What this task involves:
Where the listing below has a line with "(474, 246) = (556, 238): brown", write out exactly that line and every line after it, stopping after the line with "(922, 324) = (98, 397): white".

** Opening Given data block **

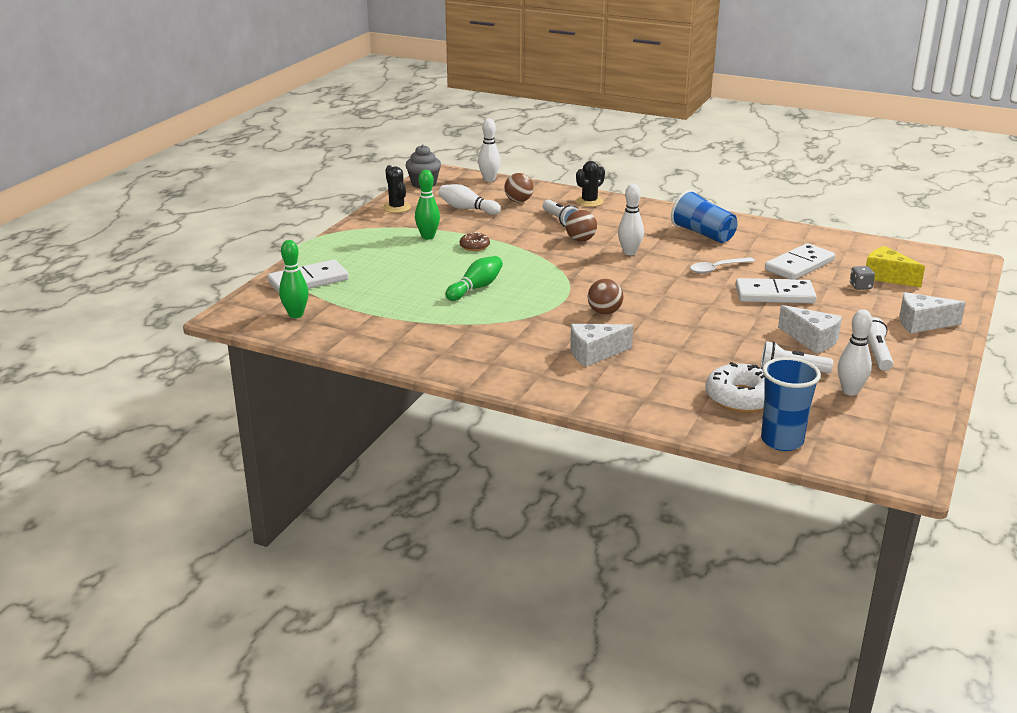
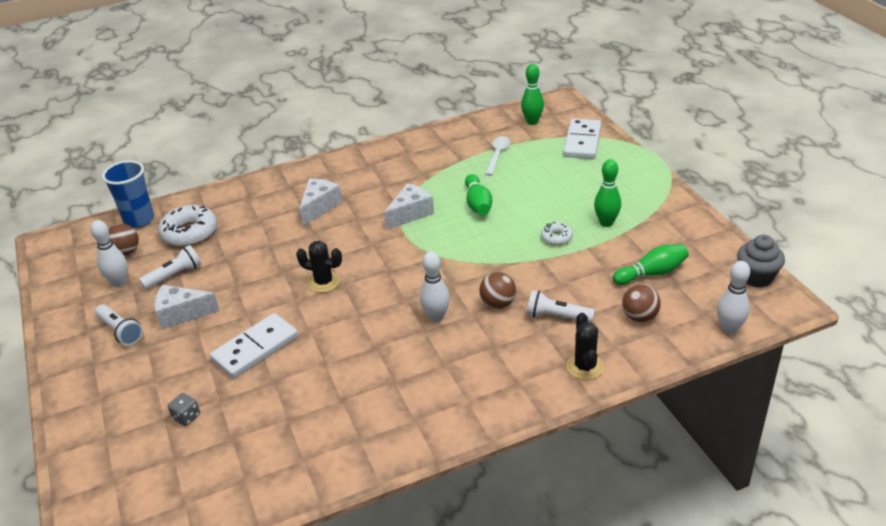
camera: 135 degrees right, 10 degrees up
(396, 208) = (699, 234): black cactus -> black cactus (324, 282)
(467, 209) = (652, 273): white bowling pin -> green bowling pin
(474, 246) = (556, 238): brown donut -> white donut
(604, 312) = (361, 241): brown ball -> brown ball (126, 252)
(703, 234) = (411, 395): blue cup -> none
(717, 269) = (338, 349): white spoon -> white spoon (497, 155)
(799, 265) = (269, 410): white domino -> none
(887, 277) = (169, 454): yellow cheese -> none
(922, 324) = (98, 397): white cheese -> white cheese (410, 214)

** Closing Given data block **
** Opening Given data block **

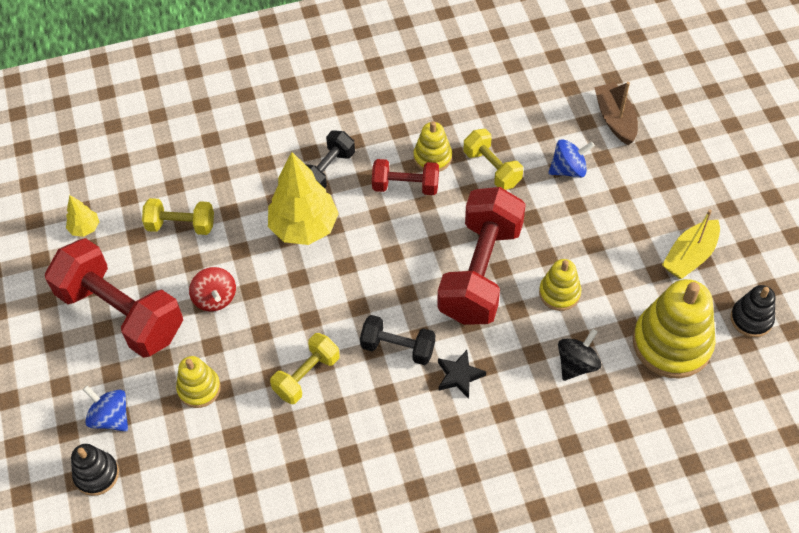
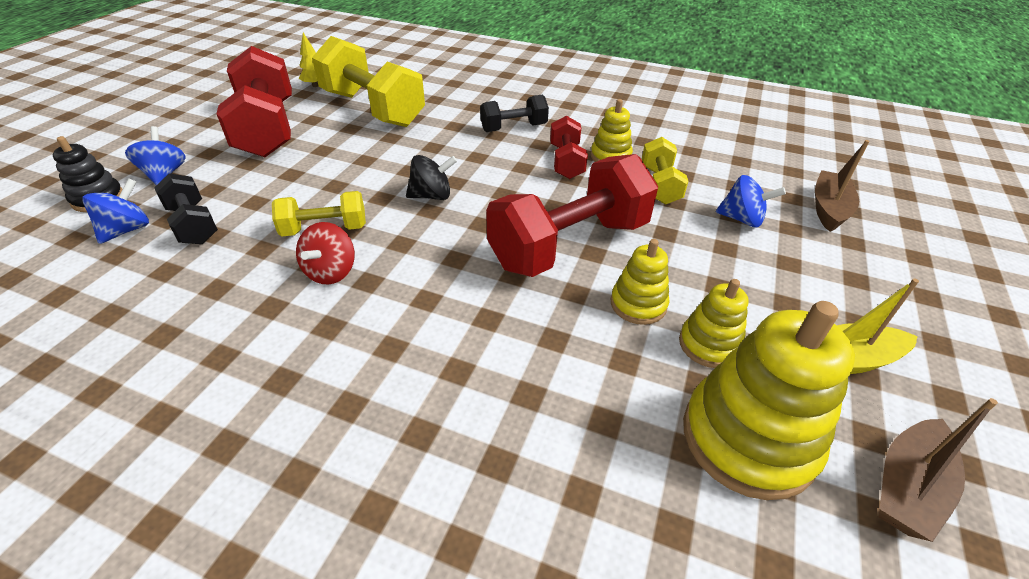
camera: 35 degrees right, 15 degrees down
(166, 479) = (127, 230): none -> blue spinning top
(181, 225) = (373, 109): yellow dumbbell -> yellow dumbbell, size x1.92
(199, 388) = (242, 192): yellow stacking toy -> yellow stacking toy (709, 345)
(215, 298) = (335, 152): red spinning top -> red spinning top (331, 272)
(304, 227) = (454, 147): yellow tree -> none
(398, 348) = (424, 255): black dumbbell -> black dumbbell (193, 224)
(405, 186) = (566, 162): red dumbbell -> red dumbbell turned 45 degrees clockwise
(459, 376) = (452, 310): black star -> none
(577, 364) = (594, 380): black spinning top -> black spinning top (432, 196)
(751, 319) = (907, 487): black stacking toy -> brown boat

** Closing Given data block **
** Opening Given data block **

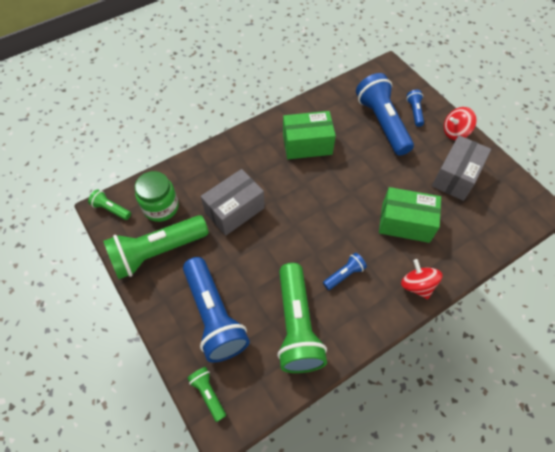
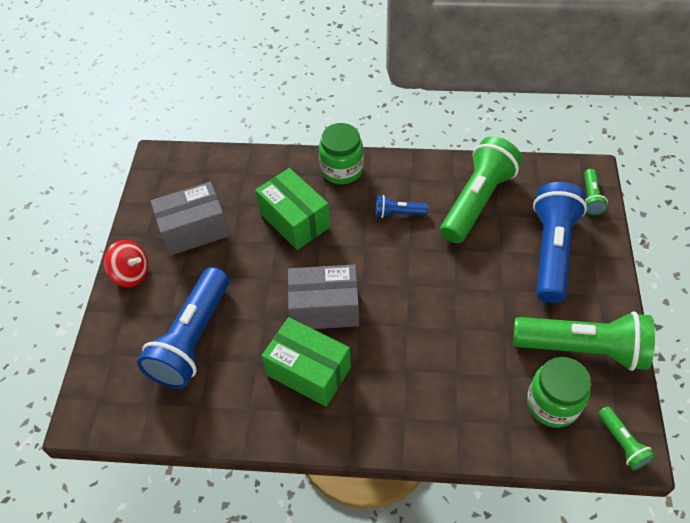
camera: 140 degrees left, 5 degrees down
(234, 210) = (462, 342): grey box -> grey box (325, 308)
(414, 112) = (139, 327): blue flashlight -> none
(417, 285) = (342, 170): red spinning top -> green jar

** Closing Given data block **

Exercise solution:
(474, 246) = (556, 238): brown donut -> white donut
(604, 312) = (361, 241): brown ball -> brown ball (126, 252)
(703, 234) = (411, 395): blue cup -> none
(717, 269) = (338, 349): white spoon -> white spoon (497, 155)
(799, 265) = (269, 410): white domino -> none
(887, 277) = (169, 454): yellow cheese -> none
(922, 324) = (98, 397): white cheese -> white cheese (410, 214)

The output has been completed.